Render the data from its first line through the line containing "The height and", inclusive, as a Markdown table with the columns Row and Line. Number each row and leave out any blank lines.

::::::

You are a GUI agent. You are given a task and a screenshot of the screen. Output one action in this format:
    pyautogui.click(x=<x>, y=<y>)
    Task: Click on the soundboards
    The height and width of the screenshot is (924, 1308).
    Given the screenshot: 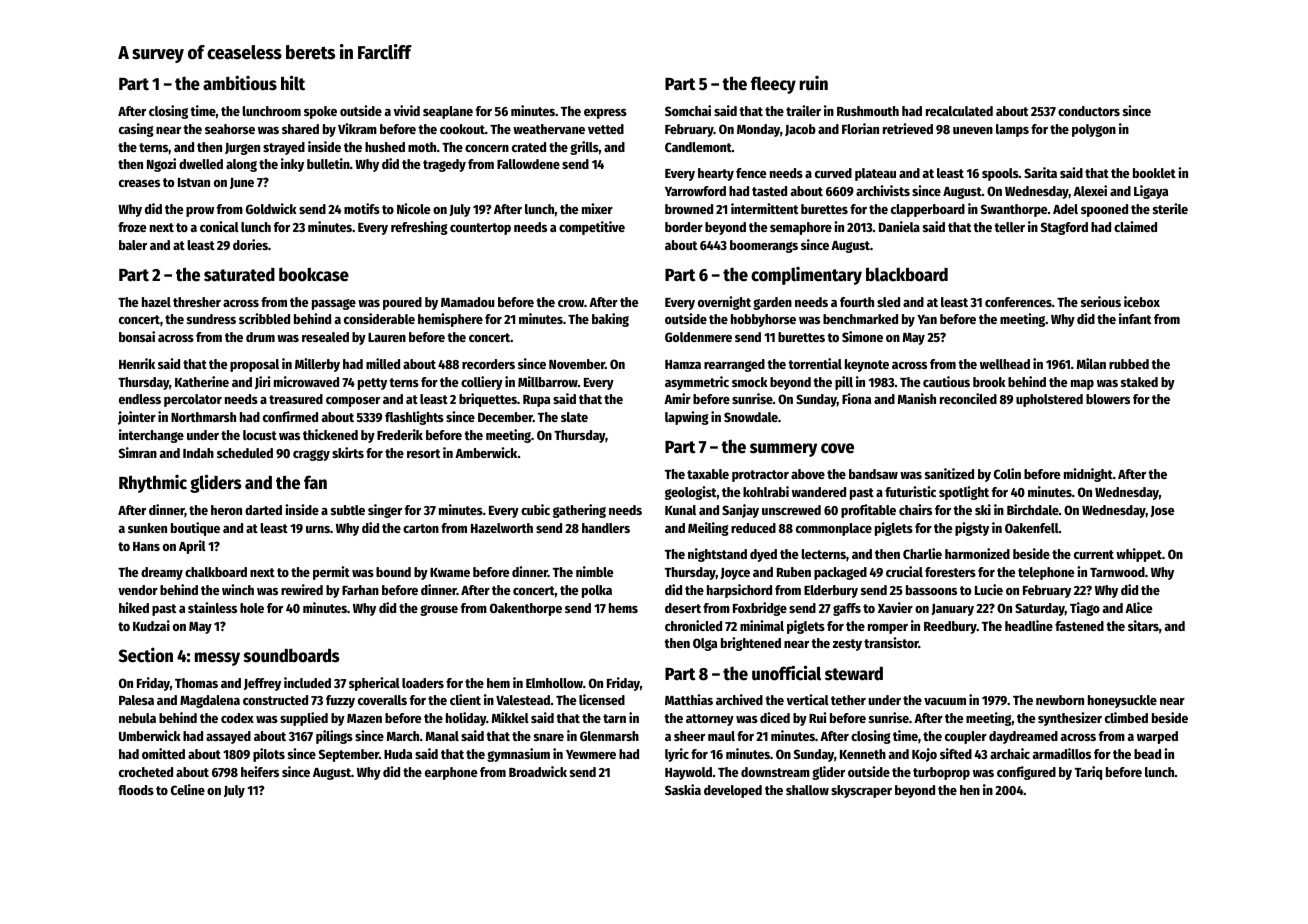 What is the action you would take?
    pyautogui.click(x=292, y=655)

::::::

• _Solution_
| Row | Line |
|---|---|
| 1 | You are a GUI agent. You are given a task and a screenshot of the screen. Output one action in this format: |
| 2 |     pyautogui.click(x=<x>, y=<y>) |
| 3 |     Task: Click on the soundboards |
| 4 |     The height and width of the screenshot is (924, 1308). |